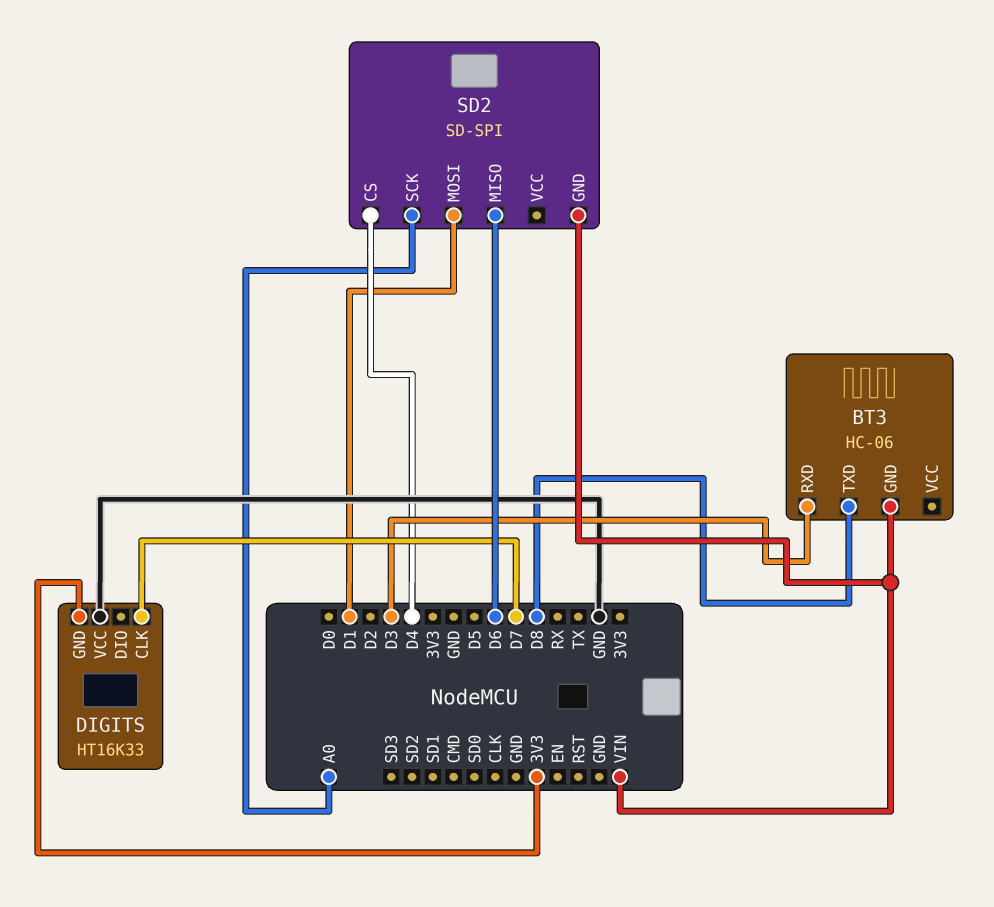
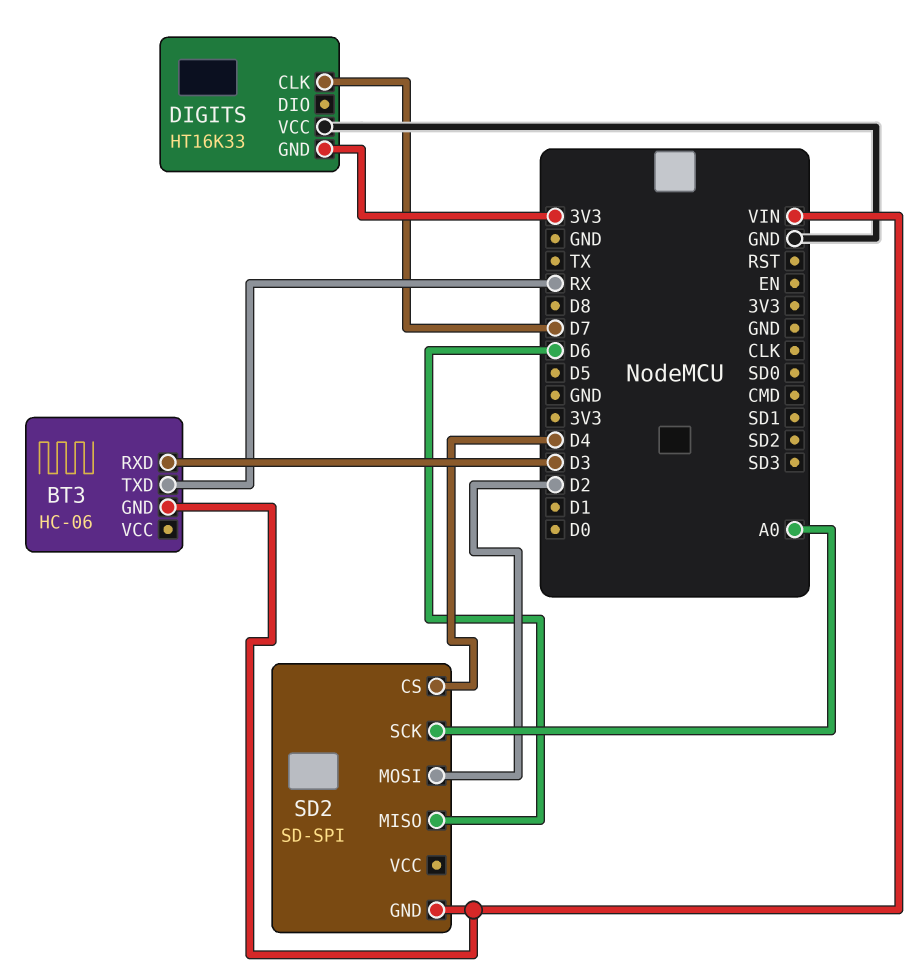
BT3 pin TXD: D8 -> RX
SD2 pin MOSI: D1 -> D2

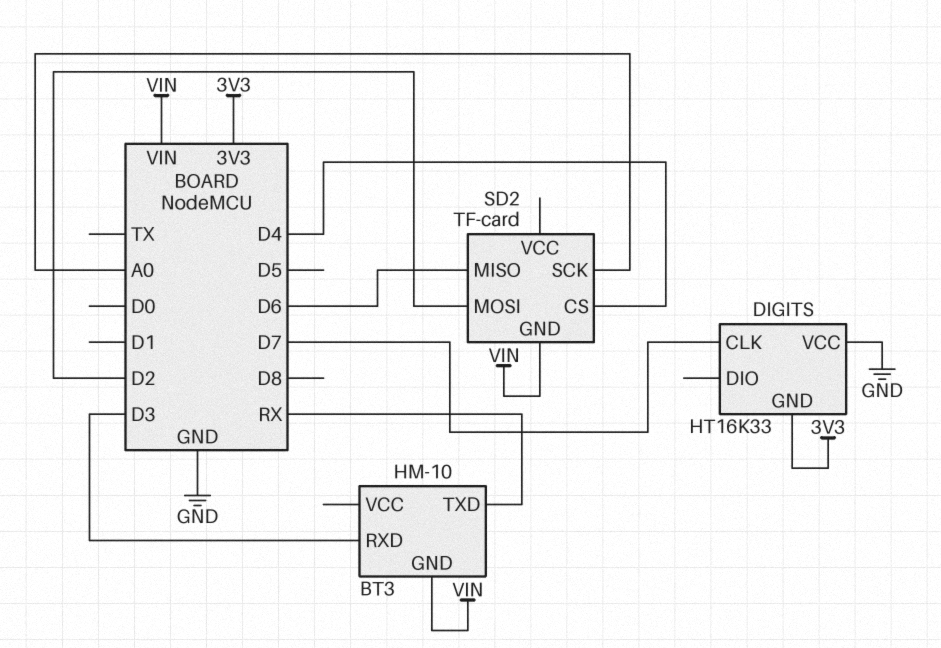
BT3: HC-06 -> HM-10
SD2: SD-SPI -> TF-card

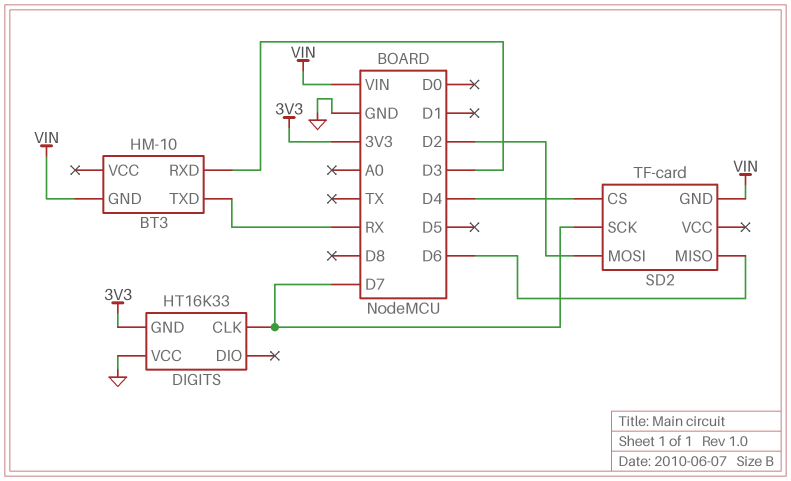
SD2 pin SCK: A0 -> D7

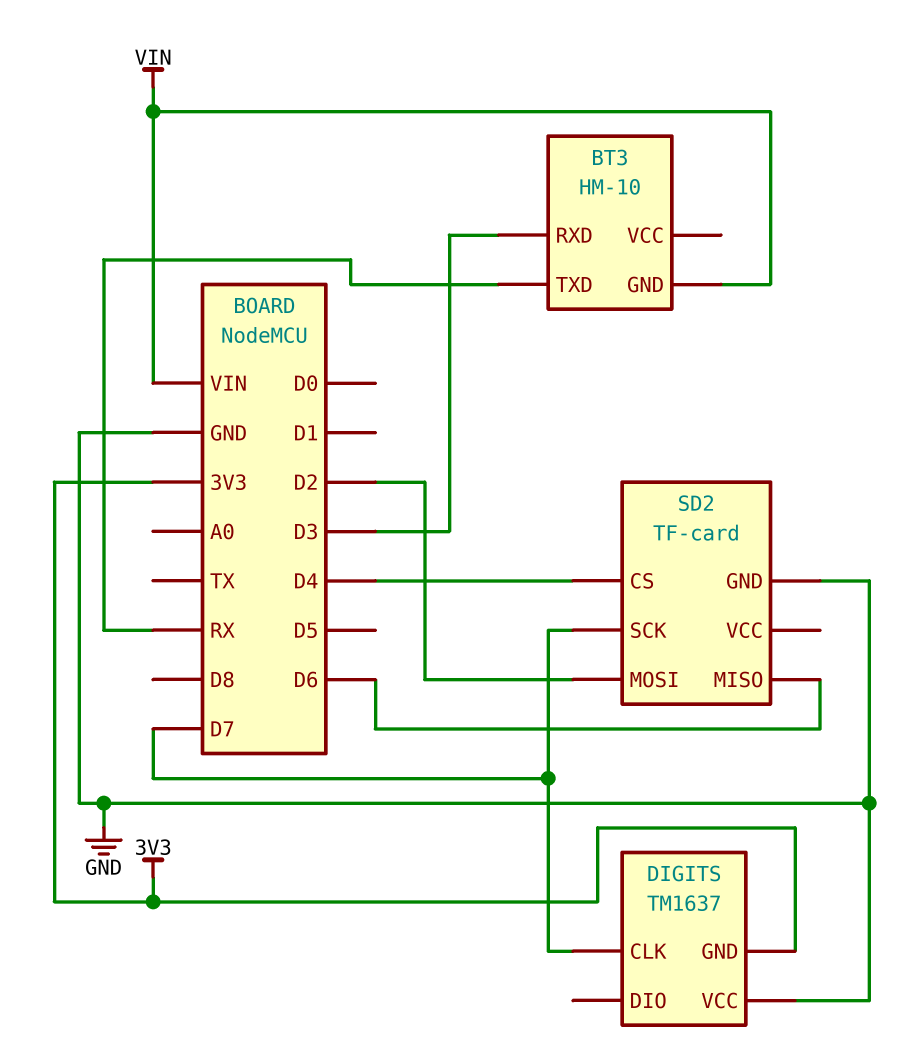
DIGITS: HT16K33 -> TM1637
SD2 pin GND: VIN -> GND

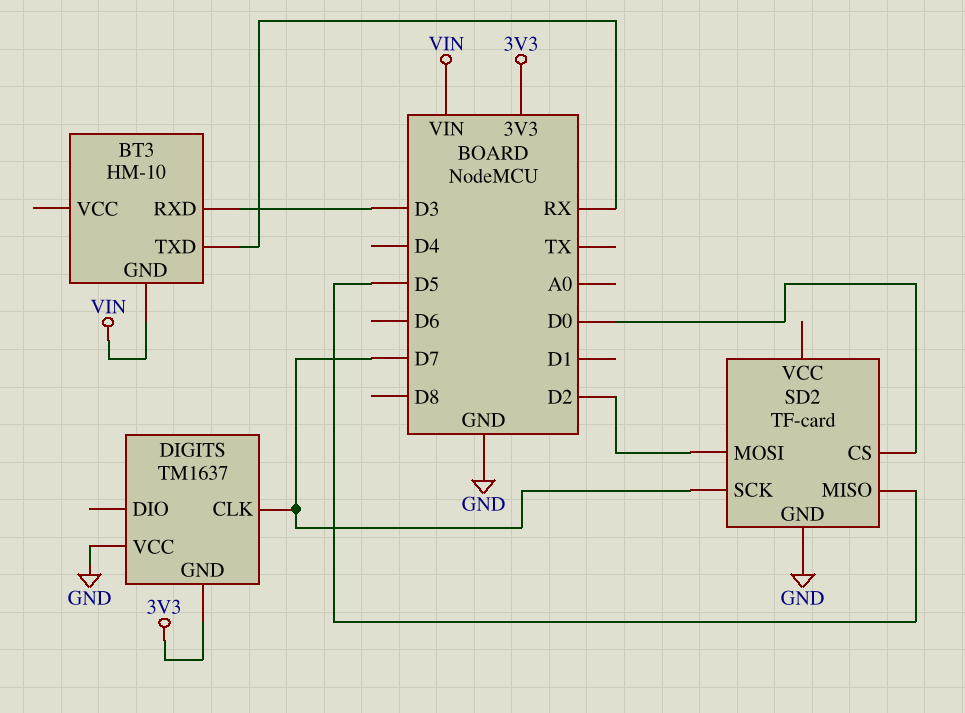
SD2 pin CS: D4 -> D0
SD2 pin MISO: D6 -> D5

===============

• [What to work on] From the line that contains "SD2 pin GND: VIN -> GND" to the last line of the data, print each line exactly, both ends included, and omit the pictures.

• [Exercise result]
SD2 pin GND: VIN -> GND

SD2 pin CS: D4 -> D0
SD2 pin MISO: D6 -> D5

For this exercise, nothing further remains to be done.